### EXERCISE
From the entries below, report how many lines contain the string "diode". Give only that number.

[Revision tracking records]
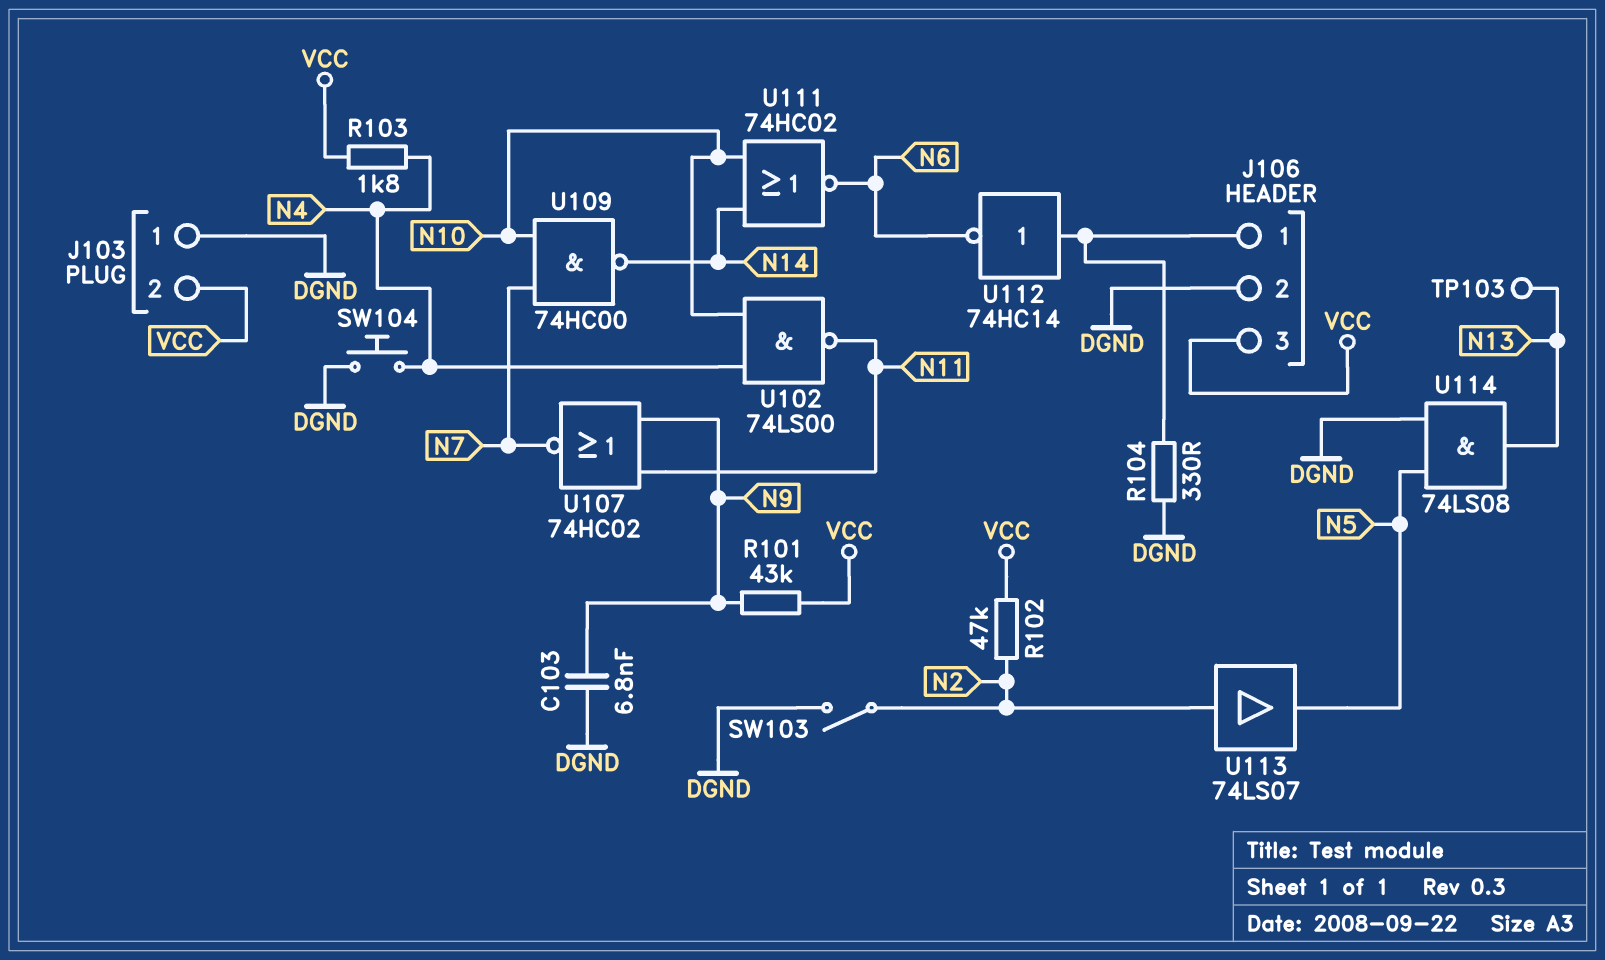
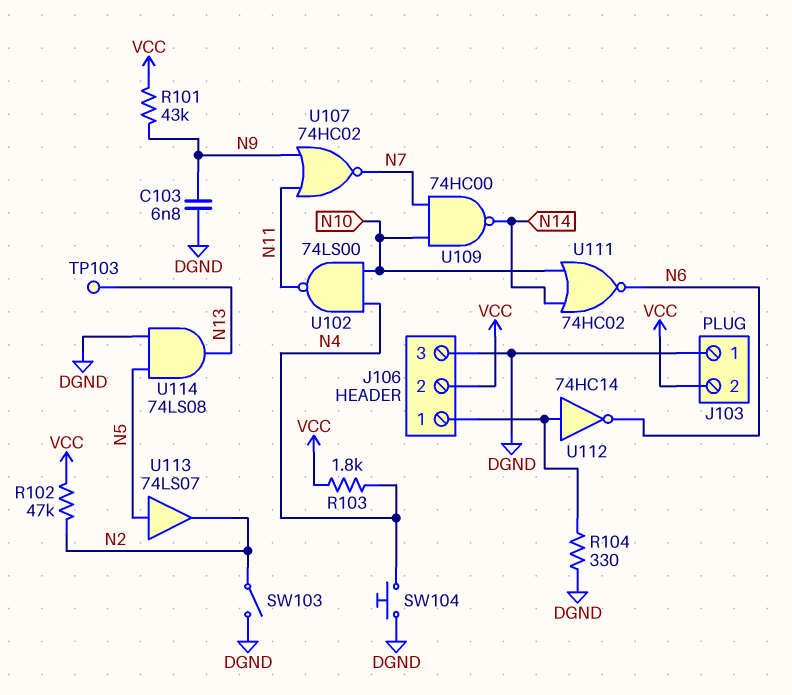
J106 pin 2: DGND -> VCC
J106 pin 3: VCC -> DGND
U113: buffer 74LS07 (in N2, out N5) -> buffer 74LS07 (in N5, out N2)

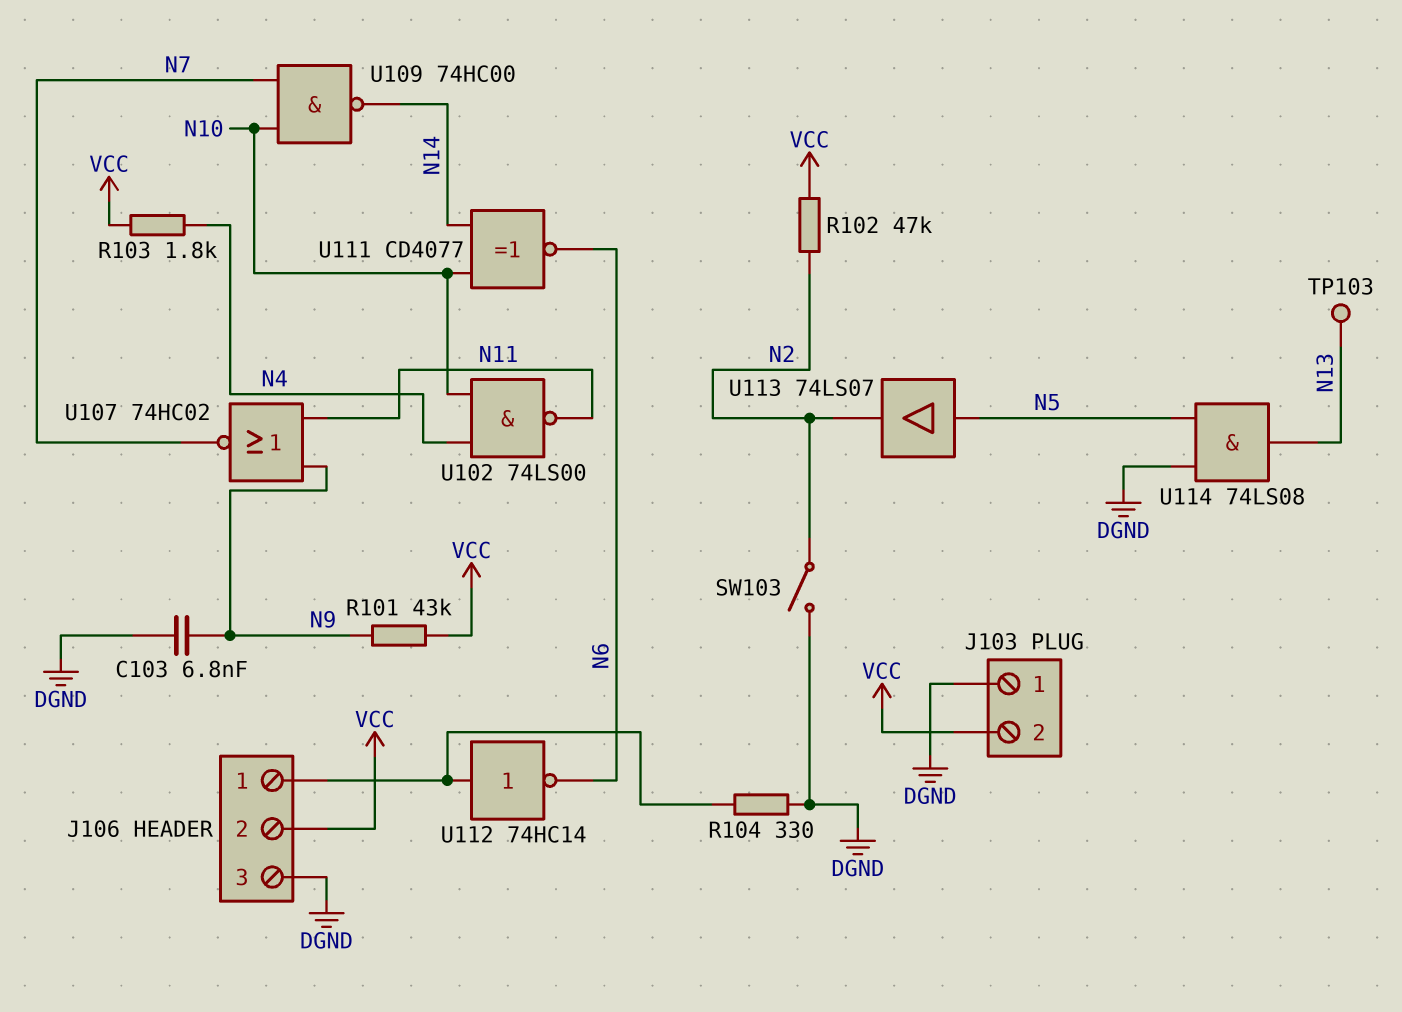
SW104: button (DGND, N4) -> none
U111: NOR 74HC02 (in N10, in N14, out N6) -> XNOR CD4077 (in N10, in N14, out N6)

==

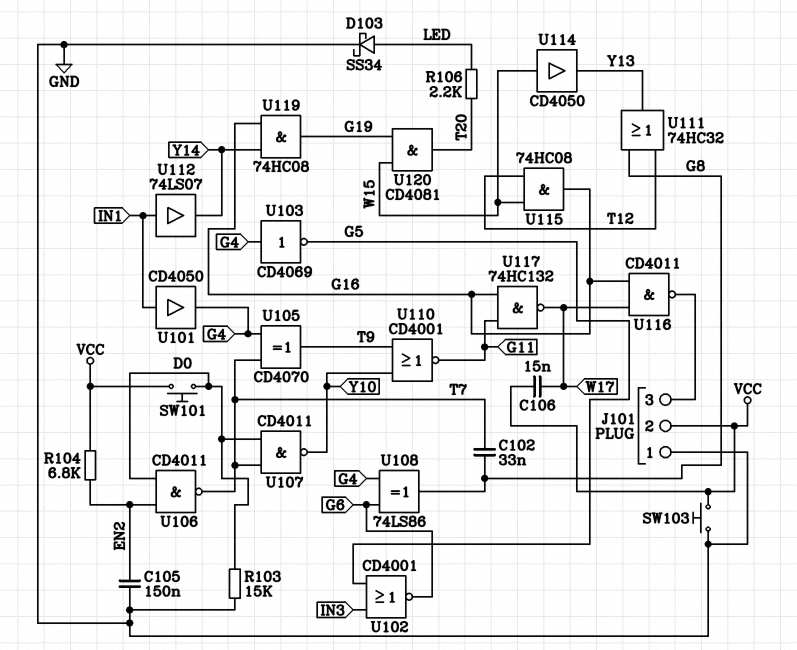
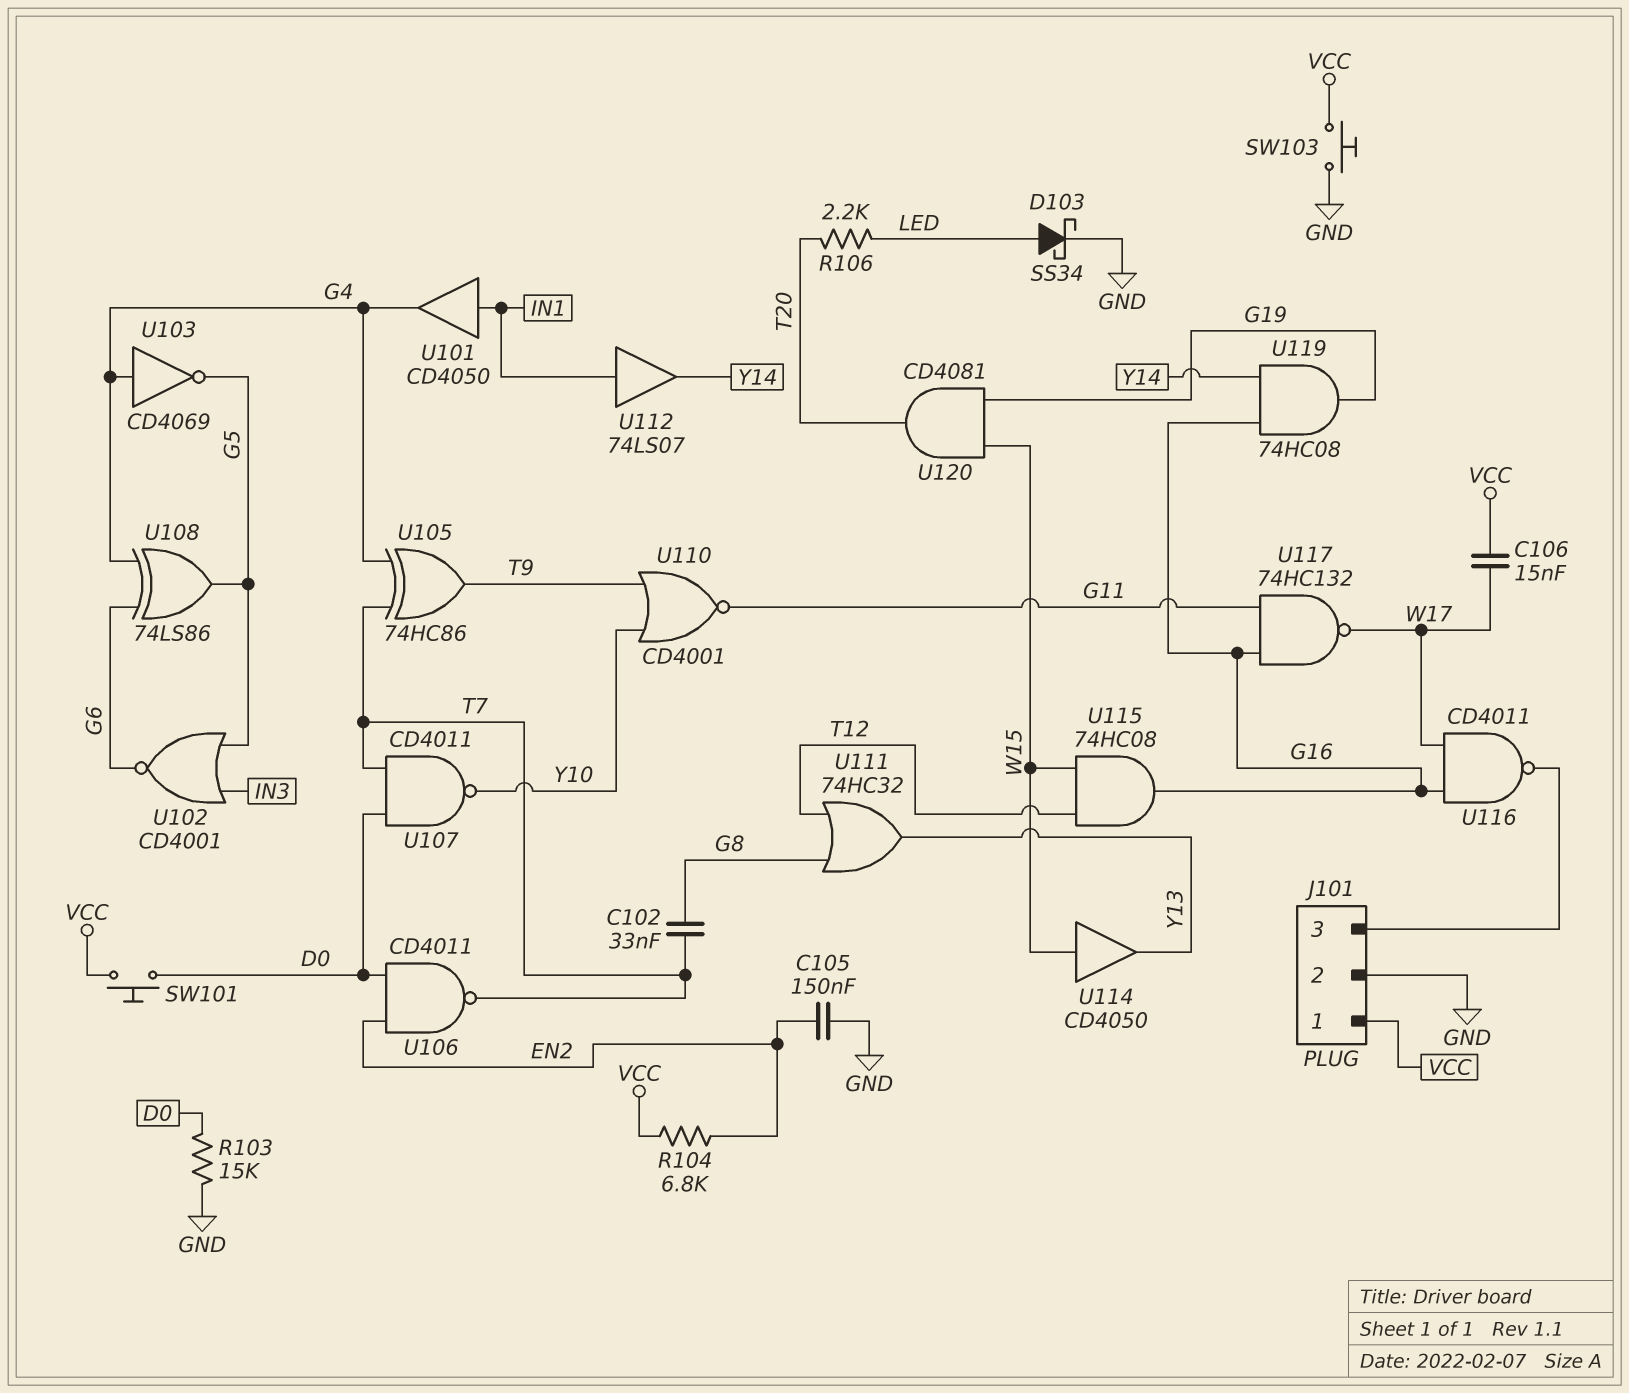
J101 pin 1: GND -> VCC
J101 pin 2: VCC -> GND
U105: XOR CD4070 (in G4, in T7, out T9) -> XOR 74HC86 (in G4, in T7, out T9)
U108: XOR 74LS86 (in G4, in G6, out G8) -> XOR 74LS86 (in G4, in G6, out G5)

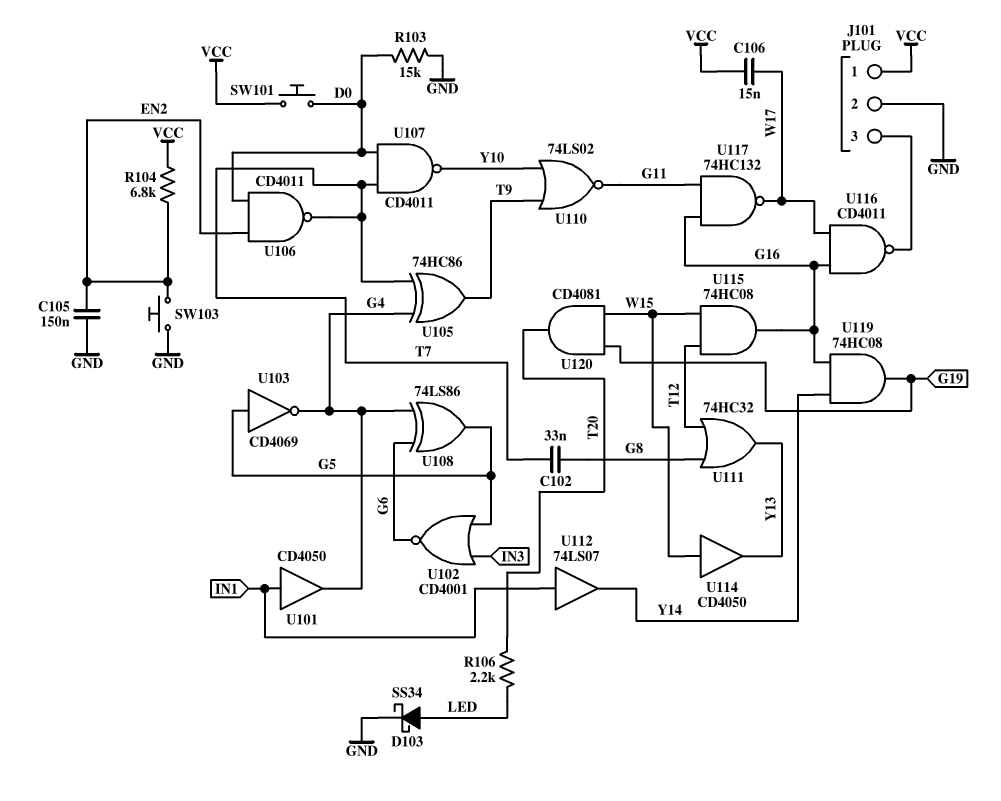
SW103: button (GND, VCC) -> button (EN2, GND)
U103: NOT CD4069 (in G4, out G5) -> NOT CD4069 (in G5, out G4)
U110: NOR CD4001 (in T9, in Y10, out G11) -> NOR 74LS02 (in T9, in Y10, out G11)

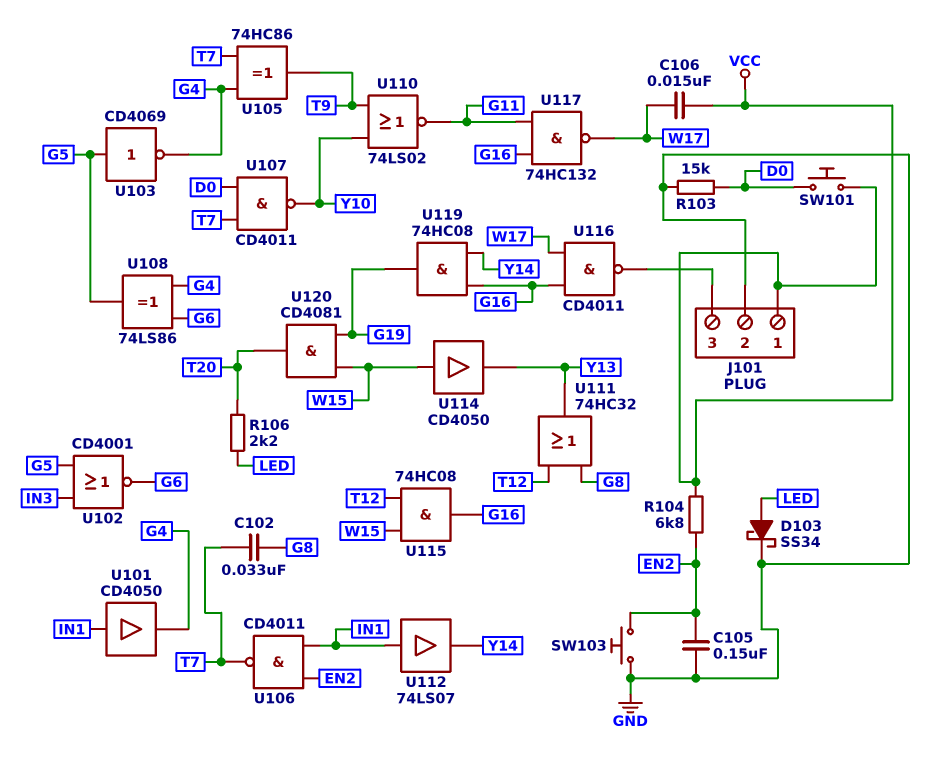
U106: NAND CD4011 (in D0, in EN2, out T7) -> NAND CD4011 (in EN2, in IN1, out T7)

...

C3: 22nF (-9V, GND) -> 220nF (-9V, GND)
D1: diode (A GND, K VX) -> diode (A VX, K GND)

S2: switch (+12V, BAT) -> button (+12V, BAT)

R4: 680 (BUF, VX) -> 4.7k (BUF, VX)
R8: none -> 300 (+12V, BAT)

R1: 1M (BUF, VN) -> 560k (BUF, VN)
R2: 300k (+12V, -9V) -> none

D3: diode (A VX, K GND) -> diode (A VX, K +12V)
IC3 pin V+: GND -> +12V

### ANSWER TO THIS TASK
2